Frame-by-frame shape edits:
Content starts

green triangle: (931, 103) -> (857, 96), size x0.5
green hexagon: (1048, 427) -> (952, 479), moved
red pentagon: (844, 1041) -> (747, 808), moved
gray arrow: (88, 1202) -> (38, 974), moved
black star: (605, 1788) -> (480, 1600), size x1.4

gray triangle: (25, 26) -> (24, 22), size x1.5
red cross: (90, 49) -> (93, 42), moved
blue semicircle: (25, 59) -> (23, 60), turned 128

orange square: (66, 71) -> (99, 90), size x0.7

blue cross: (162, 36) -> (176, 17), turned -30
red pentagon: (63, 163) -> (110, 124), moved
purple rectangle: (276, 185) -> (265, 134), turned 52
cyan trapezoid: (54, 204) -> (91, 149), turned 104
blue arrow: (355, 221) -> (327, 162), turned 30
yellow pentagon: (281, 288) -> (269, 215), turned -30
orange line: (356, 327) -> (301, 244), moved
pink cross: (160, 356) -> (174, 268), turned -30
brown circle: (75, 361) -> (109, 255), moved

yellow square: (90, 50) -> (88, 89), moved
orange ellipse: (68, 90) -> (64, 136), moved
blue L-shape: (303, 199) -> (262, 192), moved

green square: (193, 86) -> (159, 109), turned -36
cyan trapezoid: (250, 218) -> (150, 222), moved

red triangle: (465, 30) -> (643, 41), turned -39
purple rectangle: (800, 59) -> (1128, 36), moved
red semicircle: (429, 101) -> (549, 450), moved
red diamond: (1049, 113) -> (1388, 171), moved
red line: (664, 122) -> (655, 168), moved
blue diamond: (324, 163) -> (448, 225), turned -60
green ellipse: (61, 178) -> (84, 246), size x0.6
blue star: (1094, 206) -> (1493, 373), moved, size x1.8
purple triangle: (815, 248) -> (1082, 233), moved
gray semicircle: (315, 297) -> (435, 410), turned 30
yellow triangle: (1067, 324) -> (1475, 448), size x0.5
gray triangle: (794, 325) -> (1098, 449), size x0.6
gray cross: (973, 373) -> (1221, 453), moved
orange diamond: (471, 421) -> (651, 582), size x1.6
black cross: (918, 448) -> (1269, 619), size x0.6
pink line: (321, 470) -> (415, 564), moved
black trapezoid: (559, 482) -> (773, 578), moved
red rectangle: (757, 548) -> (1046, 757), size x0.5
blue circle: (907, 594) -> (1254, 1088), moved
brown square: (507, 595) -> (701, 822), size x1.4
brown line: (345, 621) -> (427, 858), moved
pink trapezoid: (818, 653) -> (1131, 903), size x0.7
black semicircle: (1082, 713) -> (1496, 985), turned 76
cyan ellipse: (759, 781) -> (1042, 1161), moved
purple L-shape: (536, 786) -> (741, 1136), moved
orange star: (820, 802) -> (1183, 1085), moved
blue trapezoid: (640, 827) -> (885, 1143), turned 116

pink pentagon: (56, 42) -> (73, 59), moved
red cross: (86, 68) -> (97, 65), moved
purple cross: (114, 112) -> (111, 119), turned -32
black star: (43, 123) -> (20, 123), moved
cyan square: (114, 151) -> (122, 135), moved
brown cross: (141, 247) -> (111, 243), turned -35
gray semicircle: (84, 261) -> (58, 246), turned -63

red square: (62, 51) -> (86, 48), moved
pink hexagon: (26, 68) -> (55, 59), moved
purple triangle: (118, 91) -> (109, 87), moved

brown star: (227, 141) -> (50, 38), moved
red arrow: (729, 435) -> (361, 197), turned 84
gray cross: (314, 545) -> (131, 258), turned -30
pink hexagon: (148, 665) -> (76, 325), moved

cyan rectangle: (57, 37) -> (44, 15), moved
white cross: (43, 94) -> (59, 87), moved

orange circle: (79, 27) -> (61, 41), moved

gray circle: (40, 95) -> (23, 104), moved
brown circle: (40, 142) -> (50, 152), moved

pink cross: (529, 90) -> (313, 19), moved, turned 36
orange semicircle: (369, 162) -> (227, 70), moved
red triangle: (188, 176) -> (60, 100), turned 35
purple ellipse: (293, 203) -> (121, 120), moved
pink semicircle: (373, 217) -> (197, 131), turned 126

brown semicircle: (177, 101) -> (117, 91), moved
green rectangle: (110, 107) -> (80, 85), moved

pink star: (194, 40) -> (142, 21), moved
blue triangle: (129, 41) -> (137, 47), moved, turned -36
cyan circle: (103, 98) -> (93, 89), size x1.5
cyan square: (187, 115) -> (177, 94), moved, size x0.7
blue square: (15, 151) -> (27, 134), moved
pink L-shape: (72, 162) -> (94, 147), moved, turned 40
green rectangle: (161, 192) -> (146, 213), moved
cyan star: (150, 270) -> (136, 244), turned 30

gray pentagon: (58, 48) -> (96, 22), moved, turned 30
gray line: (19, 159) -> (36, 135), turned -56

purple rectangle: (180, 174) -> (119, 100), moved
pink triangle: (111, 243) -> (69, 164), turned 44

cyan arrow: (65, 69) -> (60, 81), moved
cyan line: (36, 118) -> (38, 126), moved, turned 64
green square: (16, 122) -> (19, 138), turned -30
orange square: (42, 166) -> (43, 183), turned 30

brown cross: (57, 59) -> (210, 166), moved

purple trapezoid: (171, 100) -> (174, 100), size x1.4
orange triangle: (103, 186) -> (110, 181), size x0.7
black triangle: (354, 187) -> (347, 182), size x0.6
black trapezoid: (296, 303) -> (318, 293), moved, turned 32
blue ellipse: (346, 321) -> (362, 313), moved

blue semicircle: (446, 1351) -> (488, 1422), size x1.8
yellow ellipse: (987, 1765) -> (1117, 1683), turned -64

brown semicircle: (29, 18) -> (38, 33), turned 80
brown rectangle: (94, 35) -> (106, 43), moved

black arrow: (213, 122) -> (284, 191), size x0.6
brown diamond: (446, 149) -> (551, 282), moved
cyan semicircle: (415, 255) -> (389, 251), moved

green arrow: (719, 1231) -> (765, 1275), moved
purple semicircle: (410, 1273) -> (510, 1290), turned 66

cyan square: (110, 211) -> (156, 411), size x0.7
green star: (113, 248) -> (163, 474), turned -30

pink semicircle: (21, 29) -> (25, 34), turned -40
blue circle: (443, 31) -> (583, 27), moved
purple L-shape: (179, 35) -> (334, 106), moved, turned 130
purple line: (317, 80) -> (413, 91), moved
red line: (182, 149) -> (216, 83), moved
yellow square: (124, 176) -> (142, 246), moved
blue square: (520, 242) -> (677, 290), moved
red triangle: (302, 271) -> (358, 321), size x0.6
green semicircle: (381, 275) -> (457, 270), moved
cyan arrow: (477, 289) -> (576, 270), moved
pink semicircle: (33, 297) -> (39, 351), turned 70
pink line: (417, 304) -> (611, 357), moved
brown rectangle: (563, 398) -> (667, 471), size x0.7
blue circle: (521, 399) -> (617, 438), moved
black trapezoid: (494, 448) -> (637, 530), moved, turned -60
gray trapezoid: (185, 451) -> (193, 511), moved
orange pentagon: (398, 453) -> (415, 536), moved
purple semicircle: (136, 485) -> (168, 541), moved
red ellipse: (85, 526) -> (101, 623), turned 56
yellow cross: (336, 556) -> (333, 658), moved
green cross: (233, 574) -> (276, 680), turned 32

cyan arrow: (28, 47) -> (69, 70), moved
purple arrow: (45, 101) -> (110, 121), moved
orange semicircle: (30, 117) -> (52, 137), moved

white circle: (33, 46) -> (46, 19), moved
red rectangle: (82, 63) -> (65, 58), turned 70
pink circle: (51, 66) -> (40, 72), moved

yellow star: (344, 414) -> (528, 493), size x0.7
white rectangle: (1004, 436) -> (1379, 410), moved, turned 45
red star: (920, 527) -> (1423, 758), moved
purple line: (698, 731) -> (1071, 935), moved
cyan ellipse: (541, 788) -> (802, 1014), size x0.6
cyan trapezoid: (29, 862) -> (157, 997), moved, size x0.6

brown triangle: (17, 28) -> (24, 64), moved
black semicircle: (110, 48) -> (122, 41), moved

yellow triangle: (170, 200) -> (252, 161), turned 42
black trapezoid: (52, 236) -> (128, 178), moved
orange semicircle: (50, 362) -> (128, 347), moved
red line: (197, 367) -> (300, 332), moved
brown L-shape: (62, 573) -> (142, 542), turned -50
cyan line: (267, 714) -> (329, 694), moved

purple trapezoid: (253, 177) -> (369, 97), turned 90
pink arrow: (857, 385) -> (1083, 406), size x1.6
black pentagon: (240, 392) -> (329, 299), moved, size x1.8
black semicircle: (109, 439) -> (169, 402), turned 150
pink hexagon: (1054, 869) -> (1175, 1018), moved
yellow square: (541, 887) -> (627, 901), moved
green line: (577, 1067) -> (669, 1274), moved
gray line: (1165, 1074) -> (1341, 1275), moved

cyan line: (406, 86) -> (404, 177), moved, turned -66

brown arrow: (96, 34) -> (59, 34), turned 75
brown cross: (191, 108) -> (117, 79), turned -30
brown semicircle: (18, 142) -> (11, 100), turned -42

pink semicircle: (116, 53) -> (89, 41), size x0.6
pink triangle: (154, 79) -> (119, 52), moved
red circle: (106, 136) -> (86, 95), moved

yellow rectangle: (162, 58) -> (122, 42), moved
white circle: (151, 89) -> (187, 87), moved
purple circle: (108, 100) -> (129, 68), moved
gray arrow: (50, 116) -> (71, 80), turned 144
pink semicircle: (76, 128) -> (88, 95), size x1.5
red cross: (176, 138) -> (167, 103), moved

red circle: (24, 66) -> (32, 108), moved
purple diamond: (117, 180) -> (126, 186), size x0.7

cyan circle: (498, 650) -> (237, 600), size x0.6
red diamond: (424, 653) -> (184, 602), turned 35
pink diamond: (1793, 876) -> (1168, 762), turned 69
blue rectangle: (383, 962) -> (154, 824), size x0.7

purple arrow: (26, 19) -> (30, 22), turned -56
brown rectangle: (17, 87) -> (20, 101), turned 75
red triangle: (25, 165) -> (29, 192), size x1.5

Content ends

**What is needed**.
Wherever the word "trapezoid" appears in the entries above, copy that whole line.

**Response area**.
cyan trapezoid: (54, 204) -> (91, 149), turned 104
cyan trapezoid: (250, 218) -> (150, 222), moved
black trapezoid: (559, 482) -> (773, 578), moved
pink trapezoid: (818, 653) -> (1131, 903), size x0.7
blue trapezoid: (640, 827) -> (885, 1143), turned 116
purple trapezoid: (171, 100) -> (174, 100), size x1.4
black trapezoid: (296, 303) -> (318, 293), moved, turned 32
black trapezoid: (494, 448) -> (637, 530), moved, turned -60
gray trapezoid: (185, 451) -> (193, 511), moved
cyan trapezoid: (29, 862) -> (157, 997), moved, size x0.6
black trapezoid: (52, 236) -> (128, 178), moved
purple trapezoid: (253, 177) -> (369, 97), turned 90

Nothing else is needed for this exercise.